• The exercise: Which lines in the records contain the word "bounding"? Locate each one and copy it out in full.

>> BEGIN Data for processing

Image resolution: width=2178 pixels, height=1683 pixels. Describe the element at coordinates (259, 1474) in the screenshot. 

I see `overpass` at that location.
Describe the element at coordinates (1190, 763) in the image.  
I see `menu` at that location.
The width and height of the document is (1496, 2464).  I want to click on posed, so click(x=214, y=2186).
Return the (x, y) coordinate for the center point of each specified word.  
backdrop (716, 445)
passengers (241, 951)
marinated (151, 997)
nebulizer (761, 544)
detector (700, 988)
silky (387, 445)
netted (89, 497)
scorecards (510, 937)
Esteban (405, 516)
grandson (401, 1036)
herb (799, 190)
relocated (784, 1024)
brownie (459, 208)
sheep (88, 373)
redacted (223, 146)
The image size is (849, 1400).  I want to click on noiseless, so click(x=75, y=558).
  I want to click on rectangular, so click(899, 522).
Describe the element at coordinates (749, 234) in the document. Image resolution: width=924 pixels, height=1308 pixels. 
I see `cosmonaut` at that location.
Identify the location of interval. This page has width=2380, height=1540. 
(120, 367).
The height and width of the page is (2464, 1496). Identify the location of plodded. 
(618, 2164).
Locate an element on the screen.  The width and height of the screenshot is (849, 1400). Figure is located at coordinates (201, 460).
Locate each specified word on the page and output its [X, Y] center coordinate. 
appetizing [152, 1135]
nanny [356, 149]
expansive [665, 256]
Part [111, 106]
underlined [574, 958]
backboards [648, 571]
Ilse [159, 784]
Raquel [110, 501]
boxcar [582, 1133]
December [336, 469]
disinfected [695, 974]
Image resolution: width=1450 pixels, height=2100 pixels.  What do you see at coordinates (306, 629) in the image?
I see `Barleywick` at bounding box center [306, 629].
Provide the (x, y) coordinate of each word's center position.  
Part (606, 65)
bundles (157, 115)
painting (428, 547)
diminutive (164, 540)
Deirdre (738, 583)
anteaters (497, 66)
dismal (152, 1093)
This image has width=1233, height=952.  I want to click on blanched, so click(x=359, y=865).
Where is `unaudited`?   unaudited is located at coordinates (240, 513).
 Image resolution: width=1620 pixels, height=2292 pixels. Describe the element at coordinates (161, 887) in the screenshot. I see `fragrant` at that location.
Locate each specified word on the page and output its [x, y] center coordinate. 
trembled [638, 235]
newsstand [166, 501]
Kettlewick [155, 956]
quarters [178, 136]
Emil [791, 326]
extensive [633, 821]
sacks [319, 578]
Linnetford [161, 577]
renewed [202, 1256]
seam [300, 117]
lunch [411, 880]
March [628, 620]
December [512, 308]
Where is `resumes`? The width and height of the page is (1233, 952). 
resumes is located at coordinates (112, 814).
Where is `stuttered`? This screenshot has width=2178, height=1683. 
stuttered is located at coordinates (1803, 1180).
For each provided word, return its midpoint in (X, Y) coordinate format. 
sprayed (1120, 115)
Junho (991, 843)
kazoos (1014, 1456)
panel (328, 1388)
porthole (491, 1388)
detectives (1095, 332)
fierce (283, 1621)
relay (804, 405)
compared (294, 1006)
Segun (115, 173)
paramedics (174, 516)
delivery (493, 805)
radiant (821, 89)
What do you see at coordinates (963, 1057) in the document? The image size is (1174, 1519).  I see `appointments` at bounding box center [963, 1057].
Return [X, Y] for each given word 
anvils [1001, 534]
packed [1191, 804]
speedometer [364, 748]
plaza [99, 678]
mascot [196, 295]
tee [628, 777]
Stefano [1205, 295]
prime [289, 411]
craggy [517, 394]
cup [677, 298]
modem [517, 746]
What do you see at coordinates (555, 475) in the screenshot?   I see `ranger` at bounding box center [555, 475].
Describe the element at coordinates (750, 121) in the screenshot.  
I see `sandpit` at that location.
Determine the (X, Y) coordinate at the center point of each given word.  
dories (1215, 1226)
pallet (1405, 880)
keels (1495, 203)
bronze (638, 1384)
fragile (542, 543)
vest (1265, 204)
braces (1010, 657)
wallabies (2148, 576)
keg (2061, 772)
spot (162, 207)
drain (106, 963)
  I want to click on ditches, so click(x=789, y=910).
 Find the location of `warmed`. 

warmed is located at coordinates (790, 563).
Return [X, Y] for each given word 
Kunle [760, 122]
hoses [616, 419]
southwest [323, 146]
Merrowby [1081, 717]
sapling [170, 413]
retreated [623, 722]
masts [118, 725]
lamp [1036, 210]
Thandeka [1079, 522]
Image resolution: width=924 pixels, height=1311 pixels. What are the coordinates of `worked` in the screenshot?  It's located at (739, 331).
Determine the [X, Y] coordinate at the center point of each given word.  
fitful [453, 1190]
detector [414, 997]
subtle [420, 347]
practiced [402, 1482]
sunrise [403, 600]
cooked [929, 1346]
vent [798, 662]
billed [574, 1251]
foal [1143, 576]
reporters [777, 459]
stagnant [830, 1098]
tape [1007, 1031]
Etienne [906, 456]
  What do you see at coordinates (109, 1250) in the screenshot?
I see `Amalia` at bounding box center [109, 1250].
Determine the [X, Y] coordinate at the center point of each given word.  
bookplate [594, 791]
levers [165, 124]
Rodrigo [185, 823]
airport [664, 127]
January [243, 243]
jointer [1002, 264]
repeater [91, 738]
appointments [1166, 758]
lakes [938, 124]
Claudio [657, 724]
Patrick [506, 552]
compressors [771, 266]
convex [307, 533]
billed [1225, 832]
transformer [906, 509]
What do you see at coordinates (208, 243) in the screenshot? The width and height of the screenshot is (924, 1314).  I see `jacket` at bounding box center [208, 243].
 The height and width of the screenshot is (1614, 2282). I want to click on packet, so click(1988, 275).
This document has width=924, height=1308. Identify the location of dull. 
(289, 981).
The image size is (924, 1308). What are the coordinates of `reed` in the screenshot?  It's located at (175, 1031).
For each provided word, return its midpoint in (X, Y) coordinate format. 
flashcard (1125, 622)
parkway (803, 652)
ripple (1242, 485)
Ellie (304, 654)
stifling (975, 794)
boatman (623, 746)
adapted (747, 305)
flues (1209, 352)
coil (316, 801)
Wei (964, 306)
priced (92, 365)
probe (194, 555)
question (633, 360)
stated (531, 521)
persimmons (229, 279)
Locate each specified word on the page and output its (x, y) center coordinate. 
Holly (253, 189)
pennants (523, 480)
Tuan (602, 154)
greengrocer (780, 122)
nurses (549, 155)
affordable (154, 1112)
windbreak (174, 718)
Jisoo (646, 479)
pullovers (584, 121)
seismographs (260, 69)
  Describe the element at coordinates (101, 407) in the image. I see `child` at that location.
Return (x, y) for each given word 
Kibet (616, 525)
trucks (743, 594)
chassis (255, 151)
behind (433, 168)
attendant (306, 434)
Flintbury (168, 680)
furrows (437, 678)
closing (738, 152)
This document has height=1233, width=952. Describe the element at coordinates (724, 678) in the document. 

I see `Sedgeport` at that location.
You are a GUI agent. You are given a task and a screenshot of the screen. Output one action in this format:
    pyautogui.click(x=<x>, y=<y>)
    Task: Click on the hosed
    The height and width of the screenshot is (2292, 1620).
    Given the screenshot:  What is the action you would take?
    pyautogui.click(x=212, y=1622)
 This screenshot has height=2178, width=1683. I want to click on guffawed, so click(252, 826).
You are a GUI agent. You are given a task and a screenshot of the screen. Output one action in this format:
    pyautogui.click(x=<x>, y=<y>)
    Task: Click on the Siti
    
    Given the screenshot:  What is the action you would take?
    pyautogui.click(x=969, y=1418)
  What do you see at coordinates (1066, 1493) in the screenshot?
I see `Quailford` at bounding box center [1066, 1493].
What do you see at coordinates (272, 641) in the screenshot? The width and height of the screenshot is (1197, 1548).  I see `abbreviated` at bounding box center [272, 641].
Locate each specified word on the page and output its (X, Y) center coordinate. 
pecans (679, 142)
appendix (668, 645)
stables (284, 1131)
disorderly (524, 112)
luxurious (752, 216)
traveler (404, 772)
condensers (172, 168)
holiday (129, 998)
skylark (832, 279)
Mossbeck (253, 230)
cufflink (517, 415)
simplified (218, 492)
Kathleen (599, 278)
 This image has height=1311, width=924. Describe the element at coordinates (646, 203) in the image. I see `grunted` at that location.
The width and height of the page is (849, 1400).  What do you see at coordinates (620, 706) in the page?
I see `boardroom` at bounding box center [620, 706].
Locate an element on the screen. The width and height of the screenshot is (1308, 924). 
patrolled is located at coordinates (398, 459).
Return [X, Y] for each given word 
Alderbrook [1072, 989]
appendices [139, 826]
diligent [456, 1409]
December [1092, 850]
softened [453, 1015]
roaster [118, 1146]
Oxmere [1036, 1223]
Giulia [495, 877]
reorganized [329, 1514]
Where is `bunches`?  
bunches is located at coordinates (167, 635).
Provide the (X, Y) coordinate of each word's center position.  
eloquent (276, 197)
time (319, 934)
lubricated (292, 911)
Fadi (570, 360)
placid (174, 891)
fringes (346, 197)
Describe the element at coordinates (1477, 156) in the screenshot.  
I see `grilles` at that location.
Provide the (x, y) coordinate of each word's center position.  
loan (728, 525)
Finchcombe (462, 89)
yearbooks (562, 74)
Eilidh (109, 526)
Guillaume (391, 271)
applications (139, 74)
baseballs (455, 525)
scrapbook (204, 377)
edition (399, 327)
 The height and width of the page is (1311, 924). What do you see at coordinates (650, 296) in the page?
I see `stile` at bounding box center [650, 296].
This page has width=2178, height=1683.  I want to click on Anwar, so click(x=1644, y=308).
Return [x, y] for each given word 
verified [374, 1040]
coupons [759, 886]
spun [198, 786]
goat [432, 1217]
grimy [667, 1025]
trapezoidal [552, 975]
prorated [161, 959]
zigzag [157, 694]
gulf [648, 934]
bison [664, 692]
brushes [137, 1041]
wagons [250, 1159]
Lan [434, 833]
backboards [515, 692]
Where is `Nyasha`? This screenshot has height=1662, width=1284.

>> END Data for processing

• Output for this exercise:
I see `Barleywick` at bounding box center [306, 629].
What do you see at coordinates (963, 1057) in the document? The image size is (1174, 1519).  I see `appointments` at bounding box center [963, 1057].
What do you see at coordinates (555, 475) in the screenshot?   I see `ranger` at bounding box center [555, 475].
I see `Amalia` at bounding box center [109, 1250].
What do you see at coordinates (208, 243) in the screenshot? The width and height of the screenshot is (924, 1314).  I see `jacket` at bounding box center [208, 243].
I see `Quailford` at bounding box center [1066, 1493].
What do you see at coordinates (272, 641) in the screenshot? The width and height of the screenshot is (1197, 1548).  I see `abbreviated` at bounding box center [272, 641].
I see `boardroom` at bounding box center [620, 706].
I see `stile` at bounding box center [650, 296].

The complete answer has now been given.